====== Source material ======
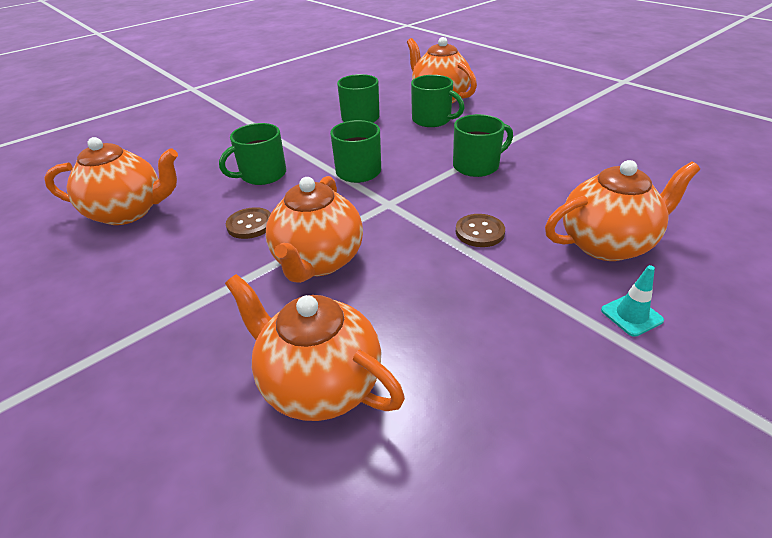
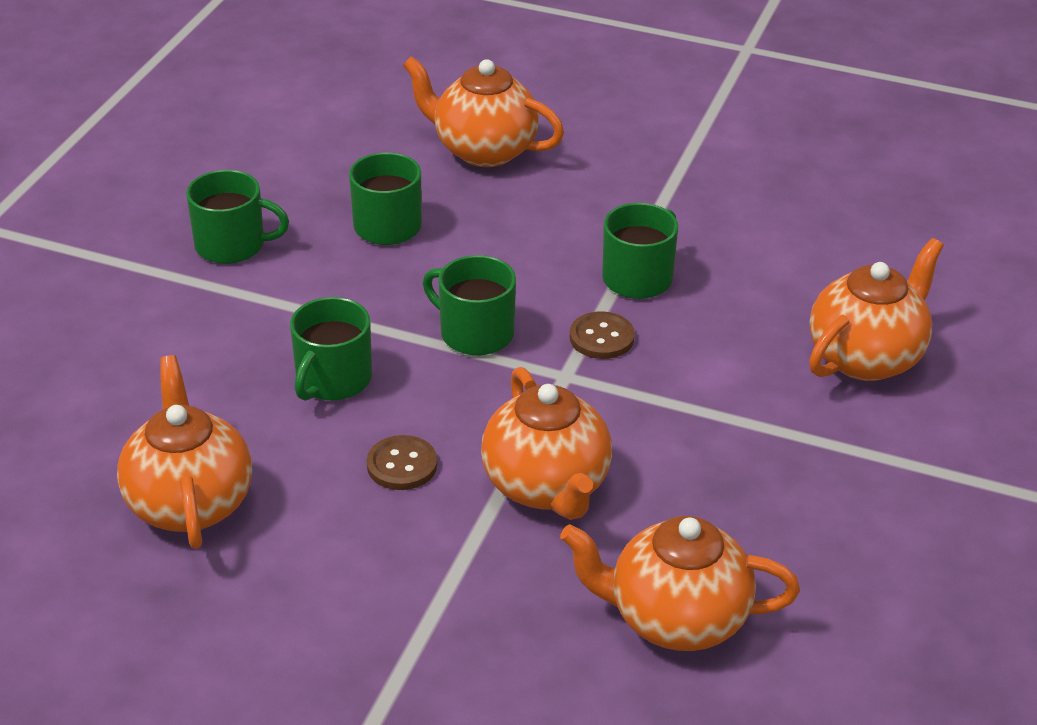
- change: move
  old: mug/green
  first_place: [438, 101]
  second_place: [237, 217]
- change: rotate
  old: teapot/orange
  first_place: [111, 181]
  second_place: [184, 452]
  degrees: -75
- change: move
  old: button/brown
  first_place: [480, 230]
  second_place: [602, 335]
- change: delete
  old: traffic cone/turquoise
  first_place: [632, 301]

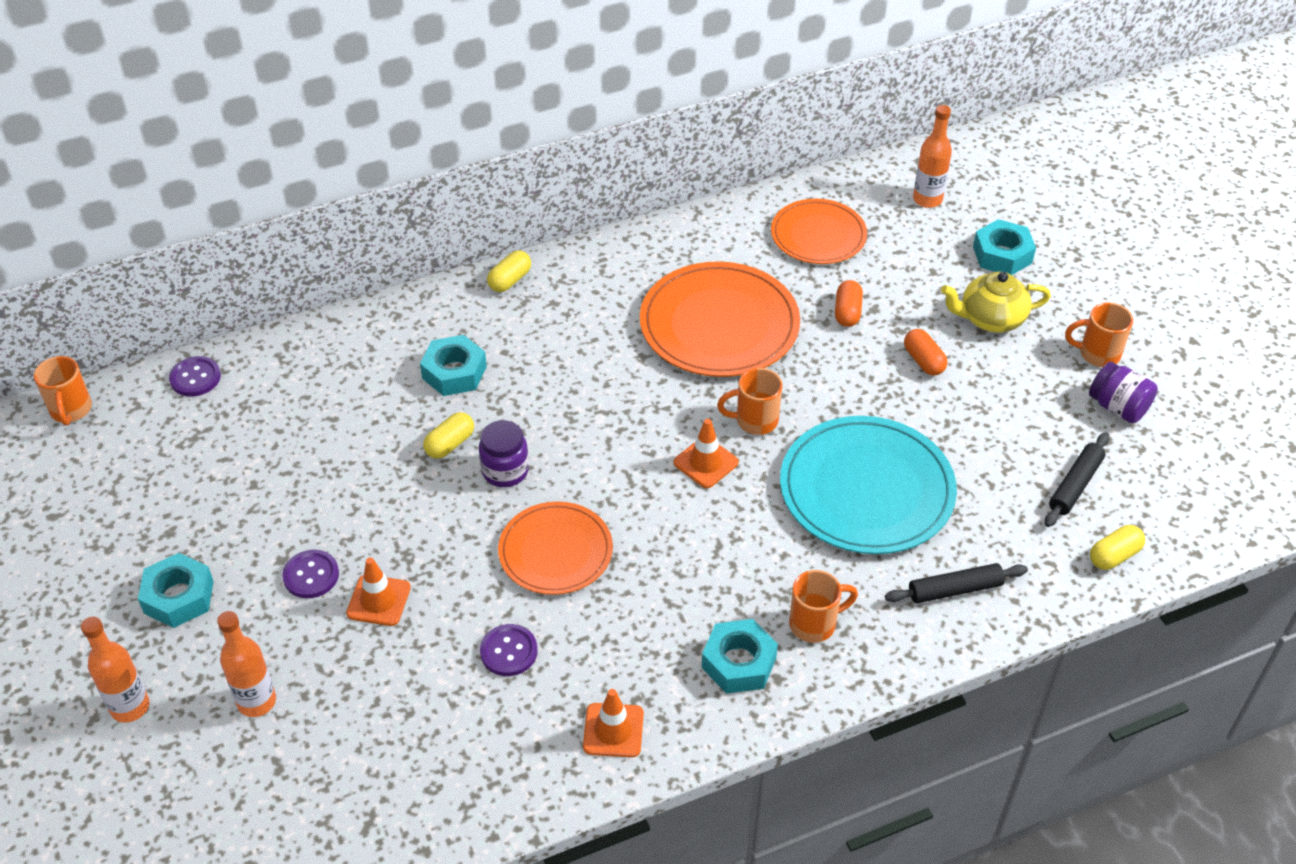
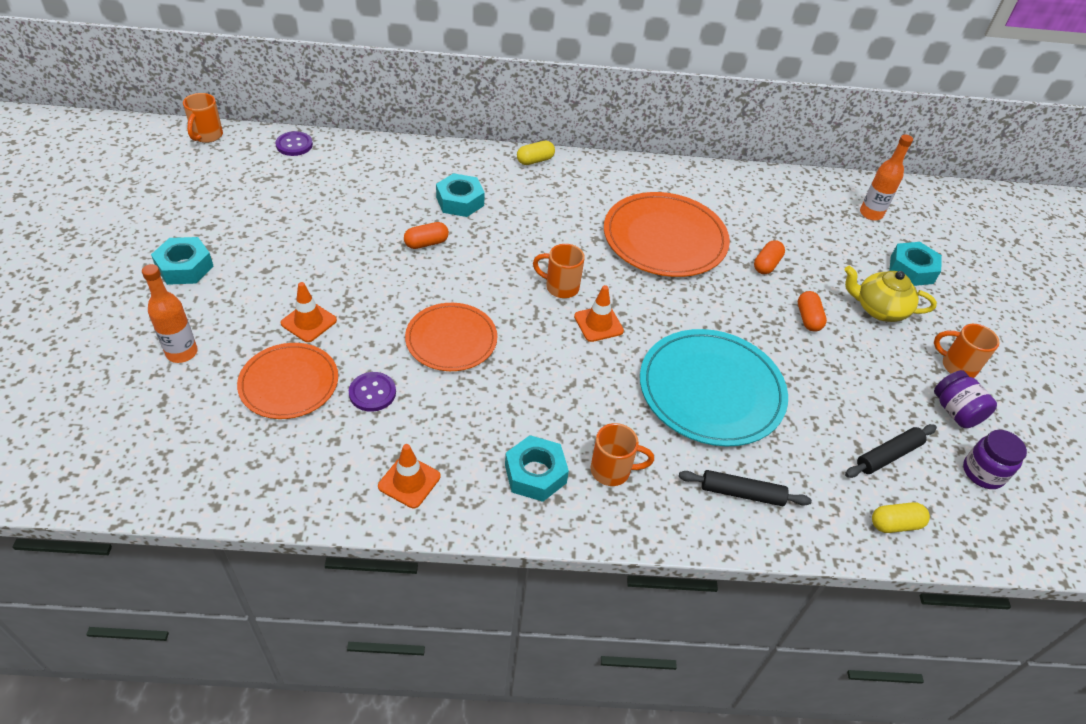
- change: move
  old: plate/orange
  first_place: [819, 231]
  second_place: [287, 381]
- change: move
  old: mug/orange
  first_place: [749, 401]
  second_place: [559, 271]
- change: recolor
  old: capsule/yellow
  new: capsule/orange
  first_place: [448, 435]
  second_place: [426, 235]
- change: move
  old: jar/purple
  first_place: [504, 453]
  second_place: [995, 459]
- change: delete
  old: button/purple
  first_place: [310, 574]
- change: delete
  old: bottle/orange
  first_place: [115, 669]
======
With the pictures omitted, reproduce the records in full and exactly.

*Your response:*
- change: move
  old: mug/green
  first_place: [438, 101]
  second_place: [237, 217]
- change: rotate
  old: teapot/orange
  first_place: [111, 181]
  second_place: [184, 452]
  degrees: -75
- change: move
  old: button/brown
  first_place: [480, 230]
  second_place: [602, 335]
- change: delete
  old: traffic cone/turquoise
  first_place: [632, 301]

- change: move
  old: plate/orange
  first_place: [819, 231]
  second_place: [287, 381]
- change: move
  old: mug/orange
  first_place: [749, 401]
  second_place: [559, 271]
- change: recolor
  old: capsule/yellow
  new: capsule/orange
  first_place: [448, 435]
  second_place: [426, 235]
- change: move
  old: jar/purple
  first_place: [504, 453]
  second_place: [995, 459]
- change: delete
  old: button/purple
  first_place: [310, 574]
- change: delete
  old: bottle/orange
  first_place: [115, 669]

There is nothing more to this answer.